WORK REQUEST
Word for word, transcribe all of the records.

** DATA EXTRACT follows **

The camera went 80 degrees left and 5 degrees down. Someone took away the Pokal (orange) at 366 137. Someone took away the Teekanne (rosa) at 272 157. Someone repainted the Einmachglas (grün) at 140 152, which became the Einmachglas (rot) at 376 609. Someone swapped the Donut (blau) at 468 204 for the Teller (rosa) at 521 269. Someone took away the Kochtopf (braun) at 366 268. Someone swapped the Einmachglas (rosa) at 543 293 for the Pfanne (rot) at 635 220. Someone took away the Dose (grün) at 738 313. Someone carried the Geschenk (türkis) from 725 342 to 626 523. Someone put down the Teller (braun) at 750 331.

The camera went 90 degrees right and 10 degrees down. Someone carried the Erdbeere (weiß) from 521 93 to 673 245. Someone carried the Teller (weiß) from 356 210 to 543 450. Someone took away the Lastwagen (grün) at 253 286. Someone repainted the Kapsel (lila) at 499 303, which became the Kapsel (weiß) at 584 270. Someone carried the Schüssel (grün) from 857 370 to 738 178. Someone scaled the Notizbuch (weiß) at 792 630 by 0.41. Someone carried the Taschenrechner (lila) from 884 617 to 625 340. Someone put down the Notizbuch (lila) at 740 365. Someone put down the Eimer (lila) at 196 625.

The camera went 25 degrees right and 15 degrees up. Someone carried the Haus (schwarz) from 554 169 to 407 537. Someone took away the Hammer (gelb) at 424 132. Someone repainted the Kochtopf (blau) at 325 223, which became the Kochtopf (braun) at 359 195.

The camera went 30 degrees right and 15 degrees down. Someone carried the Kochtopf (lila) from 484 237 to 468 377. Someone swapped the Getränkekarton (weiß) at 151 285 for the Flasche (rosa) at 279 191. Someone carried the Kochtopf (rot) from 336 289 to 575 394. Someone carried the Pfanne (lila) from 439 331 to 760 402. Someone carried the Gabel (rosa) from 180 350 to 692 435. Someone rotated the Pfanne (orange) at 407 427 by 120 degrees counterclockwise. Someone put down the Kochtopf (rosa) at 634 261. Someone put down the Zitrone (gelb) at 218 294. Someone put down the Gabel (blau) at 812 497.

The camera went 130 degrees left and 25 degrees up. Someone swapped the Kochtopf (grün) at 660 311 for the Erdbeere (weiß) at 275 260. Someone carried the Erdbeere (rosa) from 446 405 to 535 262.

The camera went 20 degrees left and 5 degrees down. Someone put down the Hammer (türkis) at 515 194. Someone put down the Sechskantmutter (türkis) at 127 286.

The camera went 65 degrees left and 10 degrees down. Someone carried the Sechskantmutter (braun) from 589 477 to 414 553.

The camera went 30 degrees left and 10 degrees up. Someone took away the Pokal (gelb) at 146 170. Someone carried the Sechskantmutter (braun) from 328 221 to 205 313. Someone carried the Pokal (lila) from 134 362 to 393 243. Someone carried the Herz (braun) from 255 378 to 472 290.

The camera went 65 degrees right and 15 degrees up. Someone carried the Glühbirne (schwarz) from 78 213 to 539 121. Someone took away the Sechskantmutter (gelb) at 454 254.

** End of DATA EXTRACT **

WRITTEN REPLY
The camera went 80 degrees left and 5 degrees down. Someone took away the Pokal (orange) at 366 137. Someone took away the Teekanne (rosa) at 272 157. Someone repainted the Einmachglas (grün) at 140 152, which became the Einmachglas (rot) at 376 609. Someone swapped the Donut (blau) at 468 204 for the Teller (rosa) at 521 269. Someone took away the Kochtopf (braun) at 366 268. Someone swapped the Einmachglas (rosa) at 543 293 for the Pfanne (rot) at 635 220. Someone took away the Dose (grün) at 738 313. Someone carried the Geschenk (türkis) from 725 342 to 626 523. Someone put down the Teller (braun) at 750 331.

The camera went 90 degrees right and 10 degrees down. Someone carried the Erdbeere (weiß) from 521 93 to 673 245. Someone carried the Teller (weiß) from 356 210 to 543 450. Someone took away the Lastwagen (grün) at 253 286. Someone repainted the Kapsel (lila) at 499 303, which became the Kapsel (weiß) at 584 270. Someone carried the Schüssel (grün) from 857 370 to 738 178. Someone scaled the Notizbuch (weiß) at 792 630 by 0.41. Someone carried the Taschenrechner (lila) from 884 617 to 625 340. Someone put down the Notizbuch (lila) at 740 365. Someone put down the Eimer (lila) at 196 625.

The camera went 25 degrees right and 15 degrees up. Someone carried the Haus (schwarz) from 554 169 to 407 537. Someone took away the Hammer (gelb) at 424 132. Someone repainted the Kochtopf (blau) at 325 223, which became the Kochtopf (braun) at 359 195.

The camera went 30 degrees right and 15 degrees down. Someone carried the Kochtopf (lila) from 484 237 to 468 377. Someone swapped the Getränkekarton (weiß) at 151 285 for the Flasche (rosa) at 279 191. Someone carried the Kochtopf (rot) from 336 289 to 575 394. Someone carried the Pfanne (lila) from 439 331 to 760 402. Someone carried the Gabel (rosa) from 180 350 to 692 435. Someone rotated the Pfanne (orange) at 407 427 by 120 degrees counterclockwise. Someone put down the Kochtopf (rosa) at 634 261. Someone put down the Zitrone (gelb) at 218 294. Someone put down the Gabel (blau) at 812 497.

The camera went 130 degrees left and 25 degrees up. Someone swapped the Kochtopf (grün) at 660 311 for the Erdbeere (weiß) at 275 260. Someone carried the Erdbeere (rosa) from 446 405 to 535 262.

The camera went 20 degrees left and 5 degrees down. Someone put down the Hammer (türkis) at 515 194. Someone put down the Sechskantmutter (türkis) at 127 286.

The camera went 65 degrees left and 10 degrees down. Someone carried the Sechskantmutter (braun) from 589 477 to 414 553.

The camera went 30 degrees left and 10 degrees up. Someone took away the Pokal (gelb) at 146 170. Someone carried the Sechskantmutter (braun) from 328 221 to 205 313. Someone carried the Pokal (lila) from 134 362 to 393 243. Someone carried the Herz (braun) from 255 378 to 472 290.

The camera went 65 degrees right and 15 degrees up. Someone carried the Glühbirne (schwarz) from 78 213 to 539 121. Someone took away the Sechskantmutter (gelb) at 454 254.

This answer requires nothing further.